--- START RECORDS ---
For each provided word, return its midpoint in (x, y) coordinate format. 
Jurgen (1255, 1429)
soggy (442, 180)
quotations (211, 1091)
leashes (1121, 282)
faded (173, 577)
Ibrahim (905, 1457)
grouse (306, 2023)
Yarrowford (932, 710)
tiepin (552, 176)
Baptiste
--- END RECORDS ---
## GOAL
Can you put every line of the data above into a Markdown table with the columns Row and Line, numbering each row and leaving out blank lines?

## SOLUTION FOR THIS PROBLEM
| Row | Line |
|---|---|
| 1 | For each provided word, return its midpoint in (x, y) coordinate format.  |
| 2 | Jurgen (1255, 1429) |
| 3 | soggy (442, 180) |
| 4 | quotations (211, 1091) |
| 5 | leashes (1121, 282) |
| 6 | faded (173, 577) |
| 7 | Ibrahim (905, 1457) |
| 8 | grouse (306, 2023) |
| 9 | Yarrowford (932, 710) |
| 10 | tiepin (552, 176) |
| 11 | Baptiste |